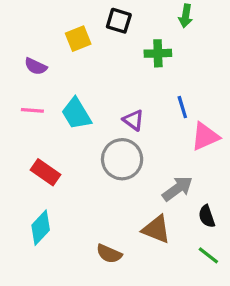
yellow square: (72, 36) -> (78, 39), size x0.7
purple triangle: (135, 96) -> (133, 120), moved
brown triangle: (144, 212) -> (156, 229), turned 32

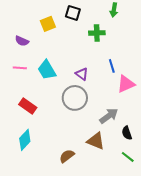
brown semicircle: (109, 254) -> (67, 156), turned 119

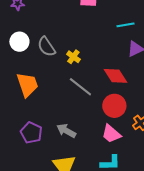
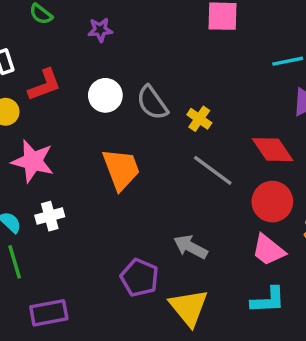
purple pentagon: (31, 133) -> (140, 278), moved

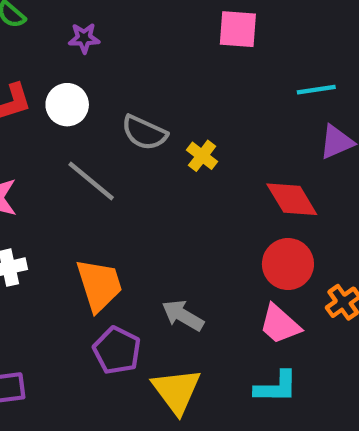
white circle: (105, 95) -> (67, 105), moved
gray semicircle: (152, 103) -> (144, 133), turned -33
orange trapezoid: (121, 169) -> (99, 285), moved
gray line: (213, 170) -> (91, 181), moved

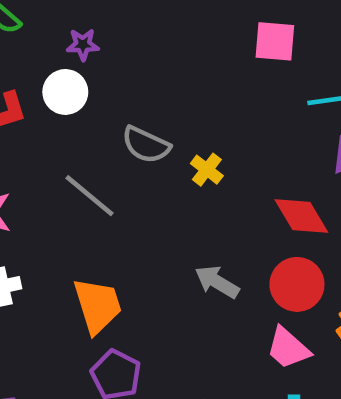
pink square: (238, 29) -> (275, 41), moved
white circle: (67, 105) -> (65, 92), moved
gray arrow: (183, 315) -> (217, 282), moved

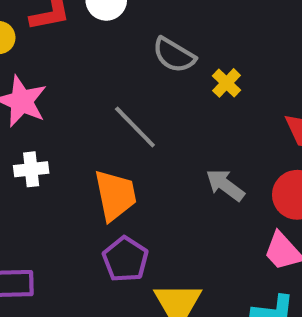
gray line: (89, 196) -> (135, 127), moved

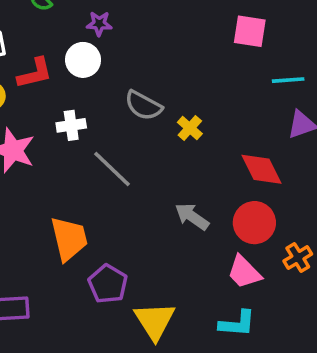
white cross: (31, 169) -> (71, 125), moved
orange trapezoid: (115, 195) -> (69, 239), moved

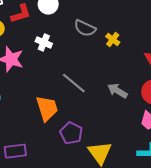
white cross: (71, 125) -> (44, 43), turned 35
gray line: (112, 169) -> (74, 83), moved

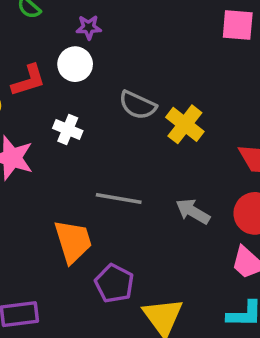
yellow cross: (113, 39) -> (185, 124), size x1.5
gray line: (74, 83) -> (119, 198), turned -30

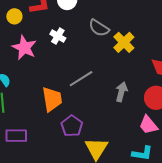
gray line: (119, 198) -> (81, 79), turned -50
gray arrow: (193, 211) -> (121, 92), turned 66

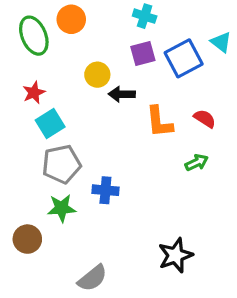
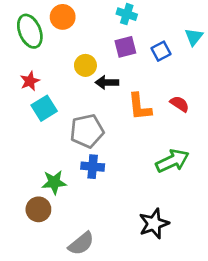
cyan triangle: (221, 42) -> (194, 37), turned 30
blue square: (184, 58) -> (161, 51), size x0.6
green arrow: (197, 163) -> (172, 161), moved, size x1.6
gray pentagon: (62, 164) -> (87, 131), moved
brown circle: (27, 239) -> (38, 209), moved

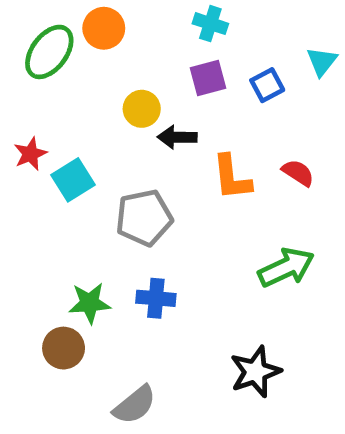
green ellipse: (30, 31) -> (49, 52), turned 60
red star: (30, 81) -> (30, 154), moved
blue cross: (93, 167) -> (156, 298), moved

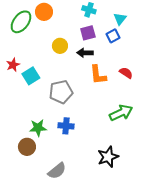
cyan triangle: (322, 61) -> (120, 19), moved
black arrow: (177, 137) -> (85, 53), moved

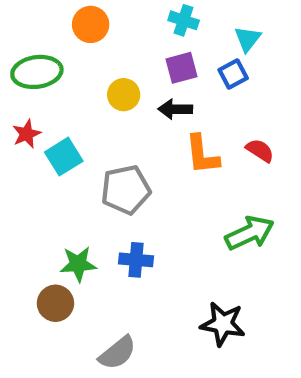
green ellipse: (21, 22) -> (37, 72), moved, turned 45
black star: (108, 157) -> (223, 324), turned 30

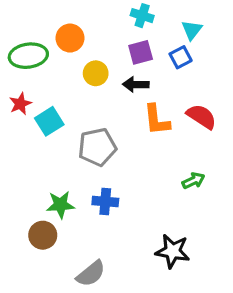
orange circle: (91, 24) -> (70, 38), moved
red semicircle: (260, 150) -> (201, 117), size x1.4
green arrow: (250, 233) -> (193, 181), size x0.6

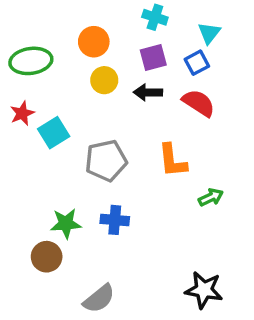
orange circle: (70, 38) -> (94, 42), moved
red semicircle: (201, 117) -> (199, 103), moved
orange L-shape: (157, 120) -> (172, 161), moved
black star: (173, 251) -> (204, 290), moved

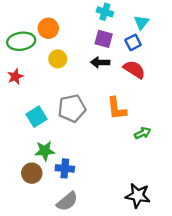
orange circle: (94, 42) -> (48, 28), moved
purple square: (153, 57) -> (104, 39), turned 30
yellow circle: (104, 80) -> (58, 59), moved
cyan square: (54, 133) -> (37, 117), moved
blue cross: (115, 220) -> (65, 168), moved

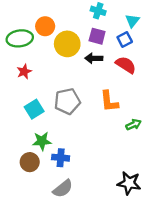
yellow circle: (58, 59) -> (67, 44), moved, size x1.5
red star: (15, 77) -> (24, 72), moved

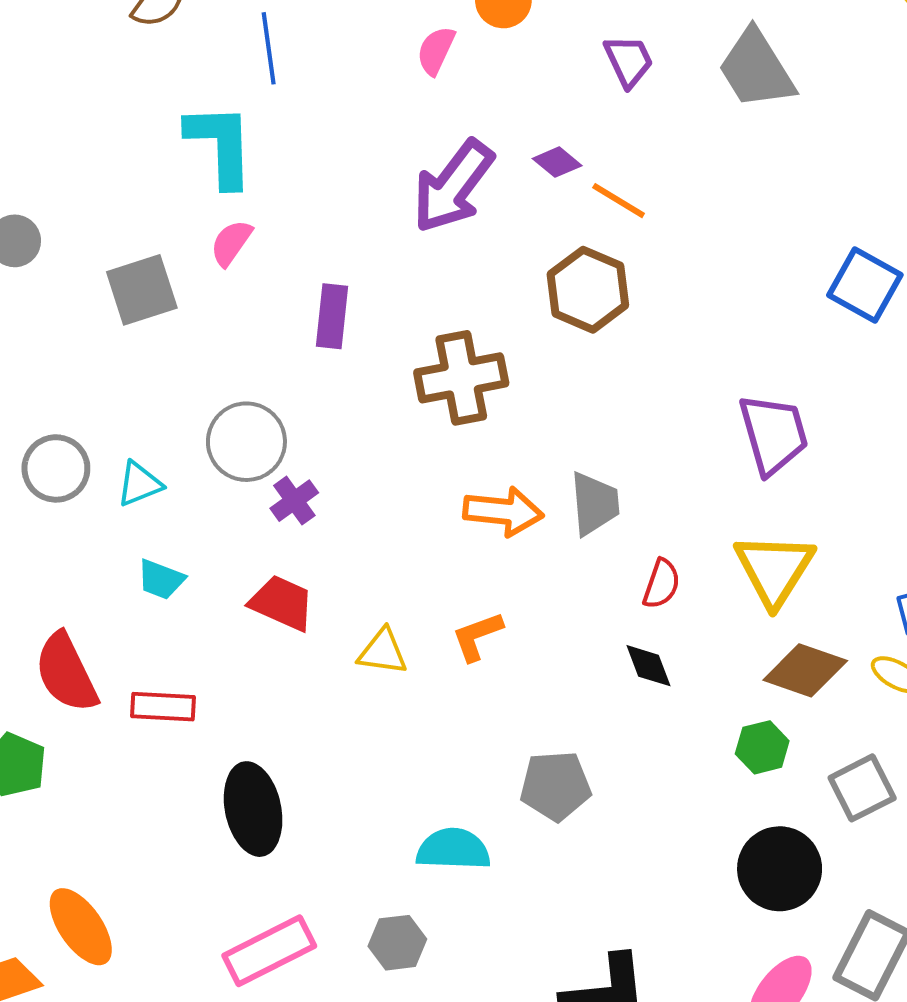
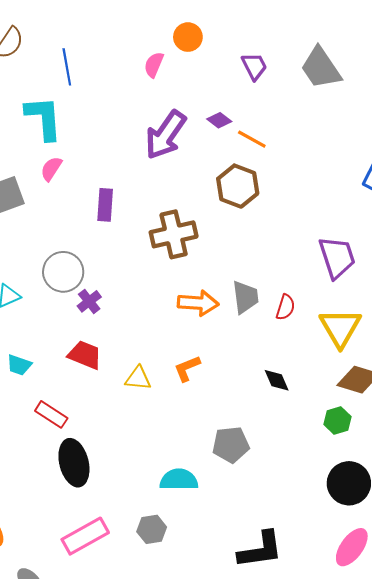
cyan trapezoid: (161, 579) -> (19, 365), moved
red semicircle: (662, 584) -> (285, 307), moved
red rectangle: (163, 707) -> (51, 414), moved, turned 32

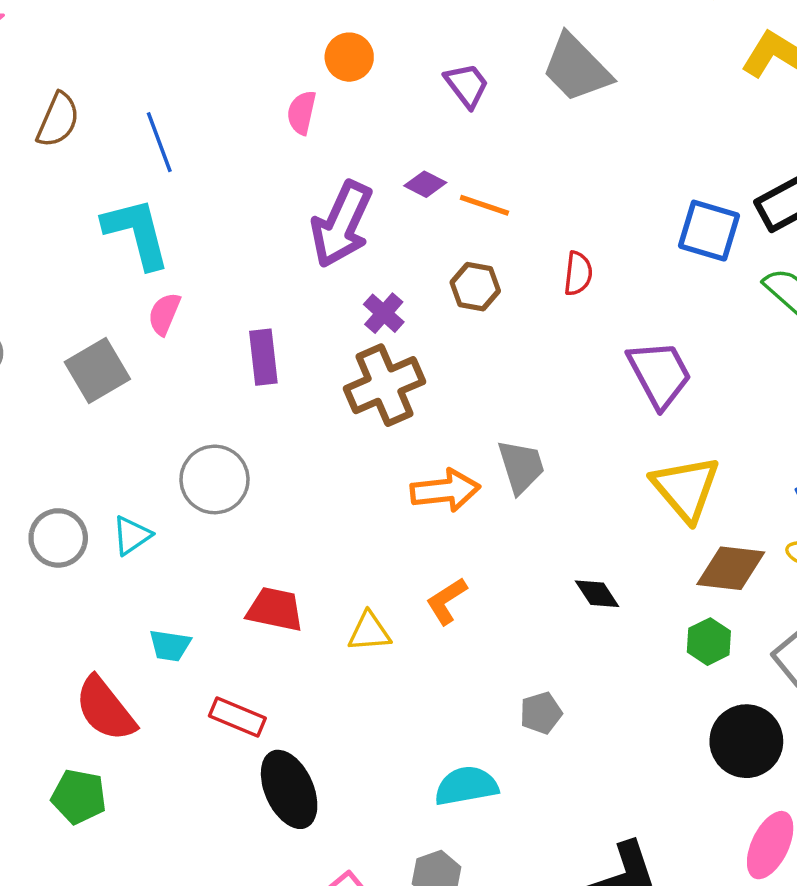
brown hexagon: (238, 186) -> (475, 287), size x0.7
purple cross: (89, 301) -> (384, 313), moved
red semicircle: (285, 307) -> (578, 273), moved
gray pentagon: (231, 445) -> (541, 713), size x0.7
◆ ◆ ◆ ◆
→ JOB ITEM:
Write out the records in full and exactly, omitting the pictures they hold.

→ EXERCISE RESPONSE:
yellow square: (72, 36) -> (78, 39), size x0.7
purple triangle: (135, 96) -> (133, 120), moved
brown triangle: (144, 212) -> (156, 229), turned 32

brown semicircle: (109, 254) -> (67, 156), turned 119

purple pentagon: (31, 133) -> (140, 278), moved

white circle: (105, 95) -> (67, 105), moved
gray semicircle: (152, 103) -> (144, 133), turned -33
orange trapezoid: (121, 169) -> (99, 285), moved
gray line: (213, 170) -> (91, 181), moved

pink square: (238, 29) -> (275, 41), moved
white circle: (67, 105) -> (65, 92), moved
gray arrow: (183, 315) -> (217, 282), moved

gray line: (89, 196) -> (135, 127), moved

white cross: (31, 169) -> (71, 125), moved
orange trapezoid: (115, 195) -> (69, 239), moved

white cross: (71, 125) -> (44, 43), turned 35
gray line: (112, 169) -> (74, 83), moved

yellow cross: (113, 39) -> (185, 124), size x1.5
gray line: (74, 83) -> (119, 198), turned -30

gray line: (119, 198) -> (81, 79), turned -50
gray arrow: (193, 211) -> (121, 92), turned 66

cyan triangle: (221, 42) -> (194, 37), turned 30
blue square: (184, 58) -> (161, 51), size x0.6
green arrow: (197, 163) -> (172, 161), moved, size x1.6
gray pentagon: (62, 164) -> (87, 131), moved
brown circle: (27, 239) -> (38, 209), moved

green ellipse: (30, 31) -> (49, 52), turned 60
red star: (30, 81) -> (30, 154), moved
blue cross: (93, 167) -> (156, 298), moved

cyan triangle: (322, 61) -> (120, 19), moved
black arrow: (177, 137) -> (85, 53), moved

green ellipse: (21, 22) -> (37, 72), moved, turned 45
black star: (108, 157) -> (223, 324), turned 30

orange circle: (91, 24) -> (70, 38), moved
red semicircle: (260, 150) -> (201, 117), size x1.4
green arrow: (250, 233) -> (193, 181), size x0.6

orange circle: (70, 38) -> (94, 42), moved
red semicircle: (201, 117) -> (199, 103), moved
orange L-shape: (157, 120) -> (172, 161), moved
black star: (173, 251) -> (204, 290), moved

orange circle: (94, 42) -> (48, 28), moved
purple square: (153, 57) -> (104, 39), turned 30
yellow circle: (104, 80) -> (58, 59), moved
cyan square: (54, 133) -> (37, 117), moved
blue cross: (115, 220) -> (65, 168), moved

yellow circle: (58, 59) -> (67, 44), moved, size x1.5
red star: (15, 77) -> (24, 72), moved

cyan trapezoid: (161, 579) -> (19, 365), moved
red semicircle: (662, 584) -> (285, 307), moved
red rectangle: (163, 707) -> (51, 414), moved, turned 32

brown hexagon: (238, 186) -> (475, 287), size x0.7
purple cross: (89, 301) -> (384, 313), moved
red semicircle: (285, 307) -> (578, 273), moved
gray pentagon: (231, 445) -> (541, 713), size x0.7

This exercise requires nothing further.